ABOUT THIS EXERCISE
From the records, pick out and copy each line containing "black".

PROVIDED DATA
==========

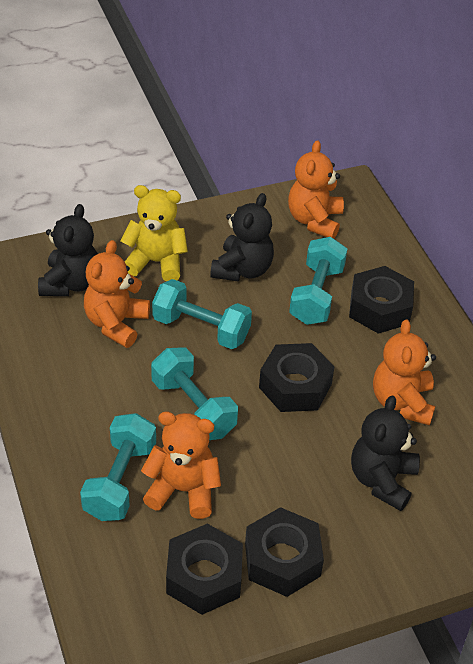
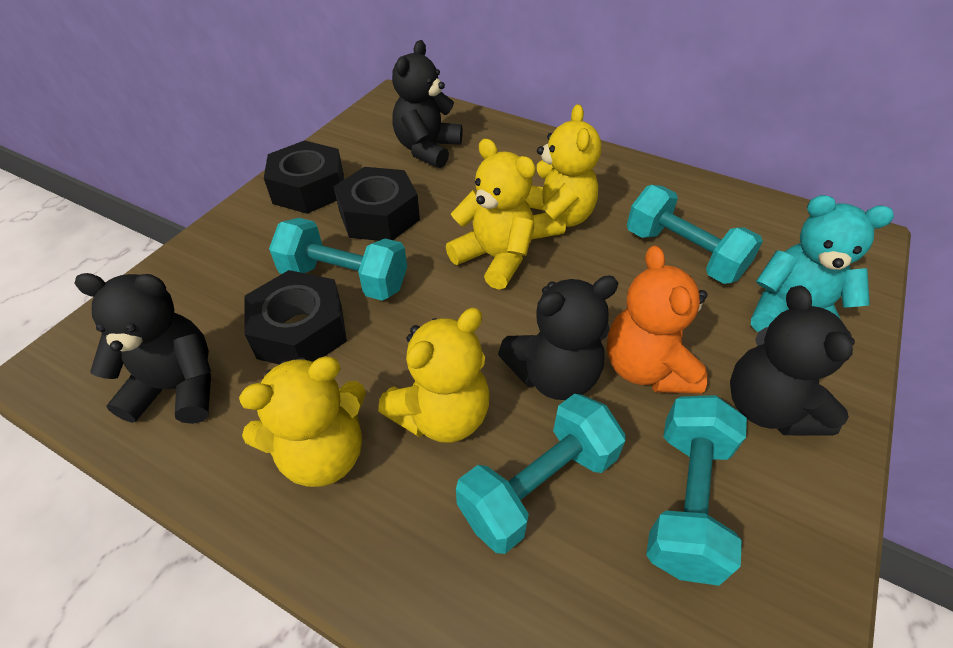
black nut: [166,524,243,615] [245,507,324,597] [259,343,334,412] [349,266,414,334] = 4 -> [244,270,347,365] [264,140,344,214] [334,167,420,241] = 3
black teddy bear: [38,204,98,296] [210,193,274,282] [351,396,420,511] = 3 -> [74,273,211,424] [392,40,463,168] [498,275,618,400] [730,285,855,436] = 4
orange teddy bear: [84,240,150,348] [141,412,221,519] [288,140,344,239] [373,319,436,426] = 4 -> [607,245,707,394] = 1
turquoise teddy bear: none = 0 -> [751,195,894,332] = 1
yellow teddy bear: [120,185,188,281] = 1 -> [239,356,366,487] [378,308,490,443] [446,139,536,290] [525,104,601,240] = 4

==========

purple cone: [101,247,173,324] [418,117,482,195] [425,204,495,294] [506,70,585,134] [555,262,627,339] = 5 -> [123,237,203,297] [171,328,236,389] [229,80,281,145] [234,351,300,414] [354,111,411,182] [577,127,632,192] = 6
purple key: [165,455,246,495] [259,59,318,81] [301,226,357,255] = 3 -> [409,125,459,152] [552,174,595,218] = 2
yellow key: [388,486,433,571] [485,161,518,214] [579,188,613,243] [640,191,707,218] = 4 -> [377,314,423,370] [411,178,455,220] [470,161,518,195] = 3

==========

EXPECTED ANSWER
black nut: [166,524,243,615] [245,507,324,597] [259,343,334,412] [349,266,414,334] = 4 -> [244,270,347,365] [264,140,344,214] [334,167,420,241] = 3
black teddy bear: [38,204,98,296] [210,193,274,282] [351,396,420,511] = 3 -> [74,273,211,424] [392,40,463,168] [498,275,618,400] [730,285,855,436] = 4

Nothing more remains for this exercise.